Collected data section start

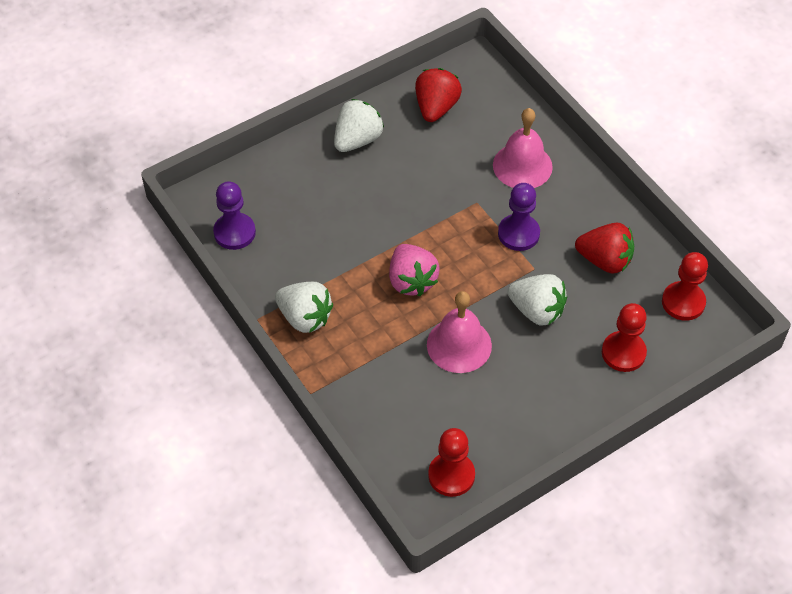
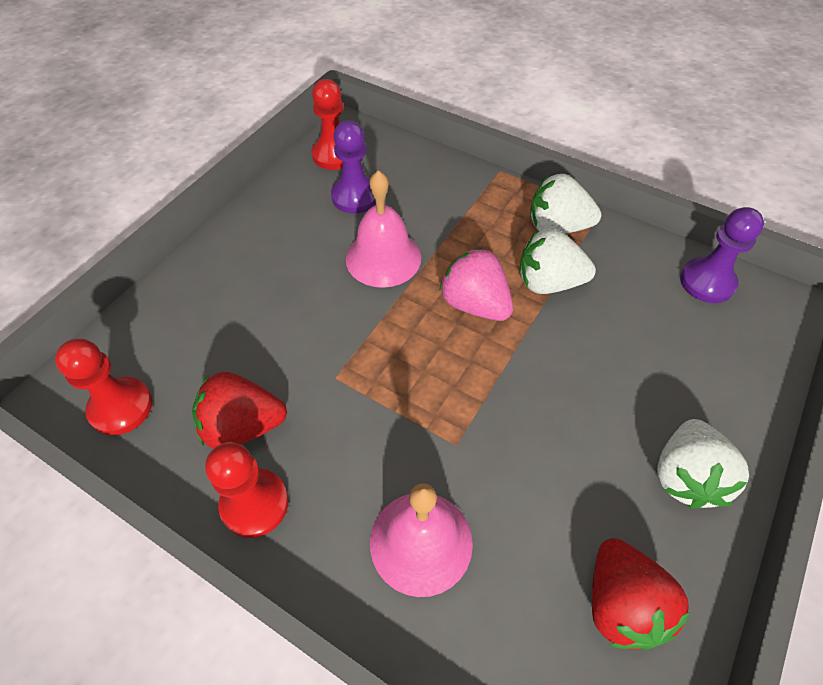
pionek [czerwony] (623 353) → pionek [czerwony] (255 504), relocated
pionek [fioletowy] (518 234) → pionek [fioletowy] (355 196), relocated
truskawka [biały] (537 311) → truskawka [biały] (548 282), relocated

Collected data section end

Please give back every line above exactly as it stands, without pictures.

__Response area__:
pionek [czerwony] (623 353) → pionek [czerwony] (255 504), relocated
pionek [fioletowy] (518 234) → pionek [fioletowy] (355 196), relocated
truskawka [biały] (537 311) → truskawka [biały] (548 282), relocated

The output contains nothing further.